[Requirement] Copy out, exactly, the first line of the entries below and every line after it through the one containing "yellow plate C5:C8".

Object change descriptions
=== Begin Enclosure ===

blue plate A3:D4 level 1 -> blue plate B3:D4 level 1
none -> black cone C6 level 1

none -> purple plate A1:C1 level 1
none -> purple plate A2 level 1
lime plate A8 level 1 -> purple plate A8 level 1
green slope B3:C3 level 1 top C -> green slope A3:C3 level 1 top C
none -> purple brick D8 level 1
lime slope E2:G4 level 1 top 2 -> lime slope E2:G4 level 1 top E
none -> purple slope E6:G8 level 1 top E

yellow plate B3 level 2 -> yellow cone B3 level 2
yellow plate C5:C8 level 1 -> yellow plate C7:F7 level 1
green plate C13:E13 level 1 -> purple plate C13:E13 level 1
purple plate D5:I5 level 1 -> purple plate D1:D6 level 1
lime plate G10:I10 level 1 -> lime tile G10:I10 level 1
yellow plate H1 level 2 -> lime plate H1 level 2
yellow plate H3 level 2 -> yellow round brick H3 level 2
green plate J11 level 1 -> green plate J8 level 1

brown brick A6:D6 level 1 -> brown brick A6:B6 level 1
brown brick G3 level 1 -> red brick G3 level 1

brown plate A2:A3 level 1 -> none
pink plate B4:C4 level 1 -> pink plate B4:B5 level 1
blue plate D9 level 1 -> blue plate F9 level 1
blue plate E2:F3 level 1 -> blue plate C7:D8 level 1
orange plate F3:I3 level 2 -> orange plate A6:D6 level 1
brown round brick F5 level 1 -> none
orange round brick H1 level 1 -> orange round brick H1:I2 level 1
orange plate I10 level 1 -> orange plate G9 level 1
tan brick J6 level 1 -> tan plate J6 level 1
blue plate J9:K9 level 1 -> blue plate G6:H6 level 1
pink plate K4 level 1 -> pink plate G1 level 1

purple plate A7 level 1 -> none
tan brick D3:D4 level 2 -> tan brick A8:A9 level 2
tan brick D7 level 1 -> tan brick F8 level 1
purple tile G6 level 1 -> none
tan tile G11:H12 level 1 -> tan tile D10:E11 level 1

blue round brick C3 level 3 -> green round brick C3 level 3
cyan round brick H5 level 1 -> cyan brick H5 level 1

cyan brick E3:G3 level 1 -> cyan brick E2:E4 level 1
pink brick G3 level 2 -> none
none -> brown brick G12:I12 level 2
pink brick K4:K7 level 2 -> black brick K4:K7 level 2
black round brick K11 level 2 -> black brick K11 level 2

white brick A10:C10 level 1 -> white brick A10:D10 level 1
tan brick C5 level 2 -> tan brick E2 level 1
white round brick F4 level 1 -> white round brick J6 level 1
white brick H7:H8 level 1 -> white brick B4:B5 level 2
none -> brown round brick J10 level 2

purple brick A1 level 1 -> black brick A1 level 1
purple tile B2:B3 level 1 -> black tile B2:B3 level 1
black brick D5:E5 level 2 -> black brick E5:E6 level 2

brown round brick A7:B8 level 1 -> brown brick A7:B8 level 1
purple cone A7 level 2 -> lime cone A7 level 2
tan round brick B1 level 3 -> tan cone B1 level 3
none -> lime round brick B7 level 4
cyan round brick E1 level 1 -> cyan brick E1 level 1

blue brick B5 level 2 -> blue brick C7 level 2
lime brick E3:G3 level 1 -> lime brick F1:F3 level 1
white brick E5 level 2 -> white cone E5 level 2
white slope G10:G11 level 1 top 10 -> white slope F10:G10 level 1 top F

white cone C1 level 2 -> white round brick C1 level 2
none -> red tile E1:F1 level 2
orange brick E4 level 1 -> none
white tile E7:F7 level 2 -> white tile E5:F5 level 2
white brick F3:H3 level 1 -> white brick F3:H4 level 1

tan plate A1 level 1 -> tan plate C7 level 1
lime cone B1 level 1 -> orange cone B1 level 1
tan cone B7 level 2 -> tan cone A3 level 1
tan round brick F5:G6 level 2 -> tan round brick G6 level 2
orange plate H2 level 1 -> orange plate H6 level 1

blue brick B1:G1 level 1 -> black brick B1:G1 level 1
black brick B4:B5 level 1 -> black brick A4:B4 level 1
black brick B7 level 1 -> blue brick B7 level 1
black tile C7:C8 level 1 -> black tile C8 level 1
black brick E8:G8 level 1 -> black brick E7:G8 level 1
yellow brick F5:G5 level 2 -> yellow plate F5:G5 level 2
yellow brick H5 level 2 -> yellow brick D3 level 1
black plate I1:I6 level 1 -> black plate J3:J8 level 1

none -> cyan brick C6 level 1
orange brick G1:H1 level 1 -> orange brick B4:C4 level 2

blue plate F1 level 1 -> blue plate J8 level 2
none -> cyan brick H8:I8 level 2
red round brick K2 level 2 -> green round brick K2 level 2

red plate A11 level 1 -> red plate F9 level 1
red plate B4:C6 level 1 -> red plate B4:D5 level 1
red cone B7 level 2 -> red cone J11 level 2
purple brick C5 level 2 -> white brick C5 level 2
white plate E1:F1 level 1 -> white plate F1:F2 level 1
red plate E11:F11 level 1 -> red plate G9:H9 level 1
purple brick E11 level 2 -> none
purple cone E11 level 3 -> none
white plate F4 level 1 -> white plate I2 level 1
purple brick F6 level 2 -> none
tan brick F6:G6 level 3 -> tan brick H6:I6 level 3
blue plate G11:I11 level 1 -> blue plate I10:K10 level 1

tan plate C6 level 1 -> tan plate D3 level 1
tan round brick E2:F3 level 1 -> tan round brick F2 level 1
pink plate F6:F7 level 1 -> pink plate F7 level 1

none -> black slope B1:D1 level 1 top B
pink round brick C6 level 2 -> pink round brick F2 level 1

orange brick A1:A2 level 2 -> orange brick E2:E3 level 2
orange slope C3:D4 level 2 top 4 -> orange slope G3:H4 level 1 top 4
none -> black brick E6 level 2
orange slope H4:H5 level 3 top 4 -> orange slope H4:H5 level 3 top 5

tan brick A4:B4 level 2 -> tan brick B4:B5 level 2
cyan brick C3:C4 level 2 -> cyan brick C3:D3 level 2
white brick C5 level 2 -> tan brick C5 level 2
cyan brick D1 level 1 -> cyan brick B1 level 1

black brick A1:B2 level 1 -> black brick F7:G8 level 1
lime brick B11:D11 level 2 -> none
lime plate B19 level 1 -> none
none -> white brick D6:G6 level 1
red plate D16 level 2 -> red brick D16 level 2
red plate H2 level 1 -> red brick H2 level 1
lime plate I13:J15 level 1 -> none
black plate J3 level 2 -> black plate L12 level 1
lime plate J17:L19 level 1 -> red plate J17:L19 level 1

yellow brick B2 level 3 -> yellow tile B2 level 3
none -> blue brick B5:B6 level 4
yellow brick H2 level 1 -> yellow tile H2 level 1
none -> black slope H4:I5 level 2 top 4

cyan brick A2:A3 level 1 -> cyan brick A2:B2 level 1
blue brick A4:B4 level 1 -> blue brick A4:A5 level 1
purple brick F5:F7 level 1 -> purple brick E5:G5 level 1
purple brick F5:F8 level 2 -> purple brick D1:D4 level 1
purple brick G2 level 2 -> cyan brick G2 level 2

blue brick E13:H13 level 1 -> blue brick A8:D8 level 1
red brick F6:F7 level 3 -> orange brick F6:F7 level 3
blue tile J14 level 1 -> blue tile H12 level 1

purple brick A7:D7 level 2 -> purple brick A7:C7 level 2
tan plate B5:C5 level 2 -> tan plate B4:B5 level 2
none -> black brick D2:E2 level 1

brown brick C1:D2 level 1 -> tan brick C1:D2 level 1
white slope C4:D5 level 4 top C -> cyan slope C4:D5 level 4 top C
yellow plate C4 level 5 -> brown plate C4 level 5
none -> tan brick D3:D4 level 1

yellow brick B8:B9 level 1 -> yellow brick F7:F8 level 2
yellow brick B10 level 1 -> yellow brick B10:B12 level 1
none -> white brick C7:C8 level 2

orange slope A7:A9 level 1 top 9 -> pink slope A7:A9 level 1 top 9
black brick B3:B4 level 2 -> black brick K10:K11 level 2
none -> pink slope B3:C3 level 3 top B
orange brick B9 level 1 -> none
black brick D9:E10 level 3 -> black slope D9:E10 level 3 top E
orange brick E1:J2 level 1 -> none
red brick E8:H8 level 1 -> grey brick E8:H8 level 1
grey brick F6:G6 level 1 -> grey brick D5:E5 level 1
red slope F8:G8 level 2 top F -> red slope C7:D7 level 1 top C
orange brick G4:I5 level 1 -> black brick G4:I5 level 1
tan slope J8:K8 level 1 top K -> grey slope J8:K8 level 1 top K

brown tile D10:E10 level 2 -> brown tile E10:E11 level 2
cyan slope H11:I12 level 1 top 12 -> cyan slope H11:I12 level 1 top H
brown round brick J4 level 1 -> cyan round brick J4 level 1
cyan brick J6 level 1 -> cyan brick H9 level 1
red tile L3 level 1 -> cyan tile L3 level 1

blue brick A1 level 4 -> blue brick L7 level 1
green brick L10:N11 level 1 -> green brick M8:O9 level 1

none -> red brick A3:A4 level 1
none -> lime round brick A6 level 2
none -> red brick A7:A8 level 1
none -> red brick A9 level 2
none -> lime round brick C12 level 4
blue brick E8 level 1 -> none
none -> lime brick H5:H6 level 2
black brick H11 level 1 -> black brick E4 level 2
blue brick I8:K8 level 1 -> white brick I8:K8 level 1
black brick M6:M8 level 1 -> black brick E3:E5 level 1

=== End Enclosure ===

[Solution below]
blue plate A3:D4 level 1 -> blue plate B3:D4 level 1
none -> black cone C6 level 1

none -> purple plate A1:C1 level 1
none -> purple plate A2 level 1
lime plate A8 level 1 -> purple plate A8 level 1
green slope B3:C3 level 1 top C -> green slope A3:C3 level 1 top C
none -> purple brick D8 level 1
lime slope E2:G4 level 1 top 2 -> lime slope E2:G4 level 1 top E
none -> purple slope E6:G8 level 1 top E

yellow plate B3 level 2 -> yellow cone B3 level 2
yellow plate C5:C8 level 1 -> yellow plate C7:F7 level 1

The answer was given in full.